[SUPPLIED DATA — start]

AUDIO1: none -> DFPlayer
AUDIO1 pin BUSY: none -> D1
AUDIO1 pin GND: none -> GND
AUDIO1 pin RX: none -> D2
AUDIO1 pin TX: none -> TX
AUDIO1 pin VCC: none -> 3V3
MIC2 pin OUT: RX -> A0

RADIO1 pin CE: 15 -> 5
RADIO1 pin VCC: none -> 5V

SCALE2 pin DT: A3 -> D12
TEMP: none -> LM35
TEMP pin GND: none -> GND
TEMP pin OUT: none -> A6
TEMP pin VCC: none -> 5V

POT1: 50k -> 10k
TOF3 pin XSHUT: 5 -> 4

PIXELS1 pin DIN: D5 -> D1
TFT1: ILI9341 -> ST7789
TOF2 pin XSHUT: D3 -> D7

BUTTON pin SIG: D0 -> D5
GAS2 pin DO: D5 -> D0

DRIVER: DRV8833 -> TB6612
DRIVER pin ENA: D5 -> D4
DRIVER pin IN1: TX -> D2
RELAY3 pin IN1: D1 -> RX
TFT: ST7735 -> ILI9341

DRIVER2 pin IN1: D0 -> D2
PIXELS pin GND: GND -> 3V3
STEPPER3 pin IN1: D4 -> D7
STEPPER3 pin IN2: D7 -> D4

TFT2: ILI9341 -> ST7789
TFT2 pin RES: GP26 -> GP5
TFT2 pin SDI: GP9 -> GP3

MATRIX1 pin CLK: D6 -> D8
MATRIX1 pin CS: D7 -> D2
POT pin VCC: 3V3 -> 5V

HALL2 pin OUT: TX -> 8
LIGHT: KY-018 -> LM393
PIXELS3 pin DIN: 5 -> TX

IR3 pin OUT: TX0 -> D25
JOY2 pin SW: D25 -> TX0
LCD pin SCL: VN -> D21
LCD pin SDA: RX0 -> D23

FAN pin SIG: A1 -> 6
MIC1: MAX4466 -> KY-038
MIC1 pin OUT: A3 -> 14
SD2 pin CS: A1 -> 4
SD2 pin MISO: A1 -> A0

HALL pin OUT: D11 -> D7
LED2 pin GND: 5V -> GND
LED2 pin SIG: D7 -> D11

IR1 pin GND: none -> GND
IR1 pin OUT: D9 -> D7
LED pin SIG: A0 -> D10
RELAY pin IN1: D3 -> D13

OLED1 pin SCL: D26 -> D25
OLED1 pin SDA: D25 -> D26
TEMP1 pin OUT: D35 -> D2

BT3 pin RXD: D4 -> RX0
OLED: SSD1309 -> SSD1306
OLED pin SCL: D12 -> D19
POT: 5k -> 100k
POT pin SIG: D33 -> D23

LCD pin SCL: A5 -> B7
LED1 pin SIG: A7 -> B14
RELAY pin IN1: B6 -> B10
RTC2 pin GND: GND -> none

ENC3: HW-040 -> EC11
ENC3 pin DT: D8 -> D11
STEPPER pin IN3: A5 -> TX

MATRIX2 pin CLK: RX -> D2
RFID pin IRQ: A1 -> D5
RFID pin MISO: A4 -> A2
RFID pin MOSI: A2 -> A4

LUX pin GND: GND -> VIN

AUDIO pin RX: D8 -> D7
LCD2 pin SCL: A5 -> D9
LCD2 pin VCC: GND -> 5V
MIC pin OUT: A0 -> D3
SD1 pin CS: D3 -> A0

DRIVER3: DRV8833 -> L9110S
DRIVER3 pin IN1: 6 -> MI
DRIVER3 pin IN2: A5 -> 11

[SUPPLIED DATA — finish]

**EXERCISE PROMPT**
Write out every entry again, keeping each line exactly the same.

**WRITTEN RESPONSE**
AUDIO1: none -> DFPlayer
AUDIO1 pin BUSY: none -> D1
AUDIO1 pin GND: none -> GND
AUDIO1 pin RX: none -> D2
AUDIO1 pin TX: none -> TX
AUDIO1 pin VCC: none -> 3V3
MIC2 pin OUT: RX -> A0

RADIO1 pin CE: 15 -> 5
RADIO1 pin VCC: none -> 5V

SCALE2 pin DT: A3 -> D12
TEMP: none -> LM35
TEMP pin GND: none -> GND
TEMP pin OUT: none -> A6
TEMP pin VCC: none -> 5V

POT1: 50k -> 10k
TOF3 pin XSHUT: 5 -> 4

PIXELS1 pin DIN: D5 -> D1
TFT1: ILI9341 -> ST7789
TOF2 pin XSHUT: D3 -> D7

BUTTON pin SIG: D0 -> D5
GAS2 pin DO: D5 -> D0

DRIVER: DRV8833 -> TB6612
DRIVER pin ENA: D5 -> D4
DRIVER pin IN1: TX -> D2
RELAY3 pin IN1: D1 -> RX
TFT: ST7735 -> ILI9341

DRIVER2 pin IN1: D0 -> D2
PIXELS pin GND: GND -> 3V3
STEPPER3 pin IN1: D4 -> D7
STEPPER3 pin IN2: D7 -> D4

TFT2: ILI9341 -> ST7789
TFT2 pin RES: GP26 -> GP5
TFT2 pin SDI: GP9 -> GP3

MATRIX1 pin CLK: D6 -> D8
MATRIX1 pin CS: D7 -> D2
POT pin VCC: 3V3 -> 5V

HALL2 pin OUT: TX -> 8
LIGHT: KY-018 -> LM393
PIXELS3 pin DIN: 5 -> TX

IR3 pin OUT: TX0 -> D25
JOY2 pin SW: D25 -> TX0
LCD pin SCL: VN -> D21
LCD pin SDA: RX0 -> D23

FAN pin SIG: A1 -> 6
MIC1: MAX4466 -> KY-038
MIC1 pin OUT: A3 -> 14
SD2 pin CS: A1 -> 4
SD2 pin MISO: A1 -> A0

HALL pin OUT: D11 -> D7
LED2 pin GND: 5V -> GND
LED2 pin SIG: D7 -> D11

IR1 pin GND: none -> GND
IR1 pin OUT: D9 -> D7
LED pin SIG: A0 -> D10
RELAY pin IN1: D3 -> D13

OLED1 pin SCL: D26 -> D25
OLED1 pin SDA: D25 -> D26
TEMP1 pin OUT: D35 -> D2

BT3 pin RXD: D4 -> RX0
OLED: SSD1309 -> SSD1306
OLED pin SCL: D12 -> D19
POT: 5k -> 100k
POT pin SIG: D33 -> D23

LCD pin SCL: A5 -> B7
LED1 pin SIG: A7 -> B14
RELAY pin IN1: B6 -> B10
RTC2 pin GND: GND -> none

ENC3: HW-040 -> EC11
ENC3 pin DT: D8 -> D11
STEPPER pin IN3: A5 -> TX

MATRIX2 pin CLK: RX -> D2
RFID pin IRQ: A1 -> D5
RFID pin MISO: A4 -> A2
RFID pin MOSI: A2 -> A4

LUX pin GND: GND -> VIN

AUDIO pin RX: D8 -> D7
LCD2 pin SCL: A5 -> D9
LCD2 pin VCC: GND -> 5V
MIC pin OUT: A0 -> D3
SD1 pin CS: D3 -> A0

DRIVER3: DRV8833 -> L9110S
DRIVER3 pin IN1: 6 -> MI
DRIVER3 pin IN2: A5 -> 11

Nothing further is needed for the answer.